Can you swap "closer" for "nearer" throughout the part of the listing that opens with the line containing "Positioned to the" and closes with the line containing "From the picture: From", changing nothing else? Return only that part.
══ DATA SUPPLIED ══
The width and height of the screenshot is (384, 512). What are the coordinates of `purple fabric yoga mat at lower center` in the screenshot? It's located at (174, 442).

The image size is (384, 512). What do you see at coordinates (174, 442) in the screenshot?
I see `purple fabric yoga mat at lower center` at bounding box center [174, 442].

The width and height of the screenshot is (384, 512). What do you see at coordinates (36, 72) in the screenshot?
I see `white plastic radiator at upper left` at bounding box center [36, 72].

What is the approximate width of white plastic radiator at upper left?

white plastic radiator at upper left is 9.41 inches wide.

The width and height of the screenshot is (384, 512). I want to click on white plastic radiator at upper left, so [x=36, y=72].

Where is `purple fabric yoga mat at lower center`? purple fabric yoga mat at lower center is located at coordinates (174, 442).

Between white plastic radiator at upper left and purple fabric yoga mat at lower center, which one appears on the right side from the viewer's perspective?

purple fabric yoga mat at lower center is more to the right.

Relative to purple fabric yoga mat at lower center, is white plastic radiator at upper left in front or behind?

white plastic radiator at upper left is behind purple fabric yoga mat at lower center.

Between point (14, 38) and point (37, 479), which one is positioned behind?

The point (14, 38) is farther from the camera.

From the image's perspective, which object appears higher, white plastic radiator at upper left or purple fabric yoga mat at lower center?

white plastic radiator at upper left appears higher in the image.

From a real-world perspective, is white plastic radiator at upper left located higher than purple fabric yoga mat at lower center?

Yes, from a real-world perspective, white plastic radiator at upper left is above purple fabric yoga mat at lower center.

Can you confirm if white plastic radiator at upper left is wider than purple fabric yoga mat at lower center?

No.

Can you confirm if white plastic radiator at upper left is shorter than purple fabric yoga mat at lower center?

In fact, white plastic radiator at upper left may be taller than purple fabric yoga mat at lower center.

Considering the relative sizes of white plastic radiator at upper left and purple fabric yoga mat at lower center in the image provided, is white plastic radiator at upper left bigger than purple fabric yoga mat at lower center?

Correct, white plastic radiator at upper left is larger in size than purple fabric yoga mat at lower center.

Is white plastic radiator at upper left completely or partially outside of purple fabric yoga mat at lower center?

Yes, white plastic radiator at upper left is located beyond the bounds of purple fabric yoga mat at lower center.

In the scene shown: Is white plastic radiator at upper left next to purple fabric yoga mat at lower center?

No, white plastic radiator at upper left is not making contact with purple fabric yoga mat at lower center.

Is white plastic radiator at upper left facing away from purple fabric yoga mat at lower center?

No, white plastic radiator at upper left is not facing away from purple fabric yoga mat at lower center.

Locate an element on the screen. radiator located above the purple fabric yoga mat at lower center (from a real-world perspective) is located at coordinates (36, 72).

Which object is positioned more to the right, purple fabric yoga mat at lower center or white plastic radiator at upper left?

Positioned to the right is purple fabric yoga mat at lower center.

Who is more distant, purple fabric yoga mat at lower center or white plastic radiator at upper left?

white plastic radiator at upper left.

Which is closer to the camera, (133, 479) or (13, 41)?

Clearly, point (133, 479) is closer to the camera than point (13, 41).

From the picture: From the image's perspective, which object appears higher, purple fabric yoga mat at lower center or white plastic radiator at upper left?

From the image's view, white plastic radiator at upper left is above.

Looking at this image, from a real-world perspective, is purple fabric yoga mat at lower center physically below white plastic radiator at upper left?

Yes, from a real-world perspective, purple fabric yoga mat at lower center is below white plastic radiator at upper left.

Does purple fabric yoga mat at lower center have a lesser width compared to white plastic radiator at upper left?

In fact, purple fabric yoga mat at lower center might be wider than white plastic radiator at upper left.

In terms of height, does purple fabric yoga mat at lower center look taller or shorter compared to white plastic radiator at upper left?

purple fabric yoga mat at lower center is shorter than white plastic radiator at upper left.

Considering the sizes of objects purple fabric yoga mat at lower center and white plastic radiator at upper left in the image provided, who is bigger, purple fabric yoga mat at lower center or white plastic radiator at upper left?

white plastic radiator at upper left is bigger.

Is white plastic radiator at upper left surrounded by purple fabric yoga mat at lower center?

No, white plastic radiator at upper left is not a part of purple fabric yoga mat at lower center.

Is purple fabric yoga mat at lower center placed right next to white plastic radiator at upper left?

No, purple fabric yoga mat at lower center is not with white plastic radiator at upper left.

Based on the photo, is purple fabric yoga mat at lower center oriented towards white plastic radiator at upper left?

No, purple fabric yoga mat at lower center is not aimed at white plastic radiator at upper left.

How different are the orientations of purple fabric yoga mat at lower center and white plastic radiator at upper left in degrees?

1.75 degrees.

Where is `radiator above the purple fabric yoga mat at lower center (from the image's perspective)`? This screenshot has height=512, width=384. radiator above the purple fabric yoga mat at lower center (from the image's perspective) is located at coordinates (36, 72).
═══
> [RESULT]
Positioned to the right is purple fabric yoga mat at lower center.

Who is more distant, purple fabric yoga mat at lower center or white plastic radiator at upper left?

white plastic radiator at upper left.

Which is nearer to the camera, (133, 479) or (13, 41)?

Clearly, point (133, 479) is nearer to the camera than point (13, 41).

From the picture: From the image's perspective, which object appears higher, purple fabric yoga mat at lower center or white plastic radiator at upper left?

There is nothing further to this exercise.